> EXERCISE AIM
Output, exactly and in full, the entries that appear below.

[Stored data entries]
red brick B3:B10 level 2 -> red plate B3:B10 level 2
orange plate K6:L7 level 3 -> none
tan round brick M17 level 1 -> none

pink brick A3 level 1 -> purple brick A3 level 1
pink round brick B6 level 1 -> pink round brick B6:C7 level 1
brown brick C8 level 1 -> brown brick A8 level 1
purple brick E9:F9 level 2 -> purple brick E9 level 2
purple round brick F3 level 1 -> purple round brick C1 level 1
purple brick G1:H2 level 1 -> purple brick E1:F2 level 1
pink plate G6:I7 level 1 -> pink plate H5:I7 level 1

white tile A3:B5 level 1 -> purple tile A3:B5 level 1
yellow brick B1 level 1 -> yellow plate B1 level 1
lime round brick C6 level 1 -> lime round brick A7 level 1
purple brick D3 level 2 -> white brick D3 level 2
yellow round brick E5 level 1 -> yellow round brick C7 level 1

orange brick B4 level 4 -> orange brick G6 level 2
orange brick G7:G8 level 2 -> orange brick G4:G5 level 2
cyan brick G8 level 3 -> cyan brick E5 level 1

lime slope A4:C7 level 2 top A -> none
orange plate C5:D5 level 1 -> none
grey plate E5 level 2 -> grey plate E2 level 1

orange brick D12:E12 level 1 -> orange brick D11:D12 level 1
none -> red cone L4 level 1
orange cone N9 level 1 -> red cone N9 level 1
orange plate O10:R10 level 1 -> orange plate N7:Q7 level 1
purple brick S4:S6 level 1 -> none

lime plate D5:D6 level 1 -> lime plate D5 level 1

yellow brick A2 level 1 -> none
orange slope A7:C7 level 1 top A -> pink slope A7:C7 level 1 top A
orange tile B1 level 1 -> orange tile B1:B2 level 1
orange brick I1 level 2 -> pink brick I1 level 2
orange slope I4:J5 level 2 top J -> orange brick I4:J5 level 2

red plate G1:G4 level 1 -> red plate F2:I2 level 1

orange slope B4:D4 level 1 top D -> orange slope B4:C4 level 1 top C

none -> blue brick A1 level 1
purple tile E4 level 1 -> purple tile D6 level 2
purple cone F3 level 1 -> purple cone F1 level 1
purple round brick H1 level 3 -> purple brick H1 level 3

> ANSWER SPACE
red brick B3:B10 level 2 -> red plate B3:B10 level 2
orange plate K6:L7 level 3 -> none
tan round brick M17 level 1 -> none

pink brick A3 level 1 -> purple brick A3 level 1
pink round brick B6 level 1 -> pink round brick B6:C7 level 1
brown brick C8 level 1 -> brown brick A8 level 1
purple brick E9:F9 level 2 -> purple brick E9 level 2
purple round brick F3 level 1 -> purple round brick C1 level 1
purple brick G1:H2 level 1 -> purple brick E1:F2 level 1
pink plate G6:I7 level 1 -> pink plate H5:I7 level 1

white tile A3:B5 level 1 -> purple tile A3:B5 level 1
yellow brick B1 level 1 -> yellow plate B1 level 1
lime round brick C6 level 1 -> lime round brick A7 level 1
purple brick D3 level 2 -> white brick D3 level 2
yellow round brick E5 level 1 -> yellow round brick C7 level 1

orange brick B4 level 4 -> orange brick G6 level 2
orange brick G7:G8 level 2 -> orange brick G4:G5 level 2
cyan brick G8 level 3 -> cyan brick E5 level 1

lime slope A4:C7 level 2 top A -> none
orange plate C5:D5 level 1 -> none
grey plate E5 level 2 -> grey plate E2 level 1

orange brick D12:E12 level 1 -> orange brick D11:D12 level 1
none -> red cone L4 level 1
orange cone N9 level 1 -> red cone N9 level 1
orange plate O10:R10 level 1 -> orange plate N7:Q7 level 1
purple brick S4:S6 level 1 -> none

lime plate D5:D6 level 1 -> lime plate D5 level 1

yellow brick A2 level 1 -> none
orange slope A7:C7 level 1 top A -> pink slope A7:C7 level 1 top A
orange tile B1 level 1 -> orange tile B1:B2 level 1
orange brick I1 level 2 -> pink brick I1 level 2
orange slope I4:J5 level 2 top J -> orange brick I4:J5 level 2

red plate G1:G4 level 1 -> red plate F2:I2 level 1

orange slope B4:D4 level 1 top D -> orange slope B4:C4 level 1 top C

none -> blue brick A1 level 1
purple tile E4 level 1 -> purple tile D6 level 2
purple cone F3 level 1 -> purple cone F1 level 1
purple round brick H1 level 3 -> purple brick H1 level 3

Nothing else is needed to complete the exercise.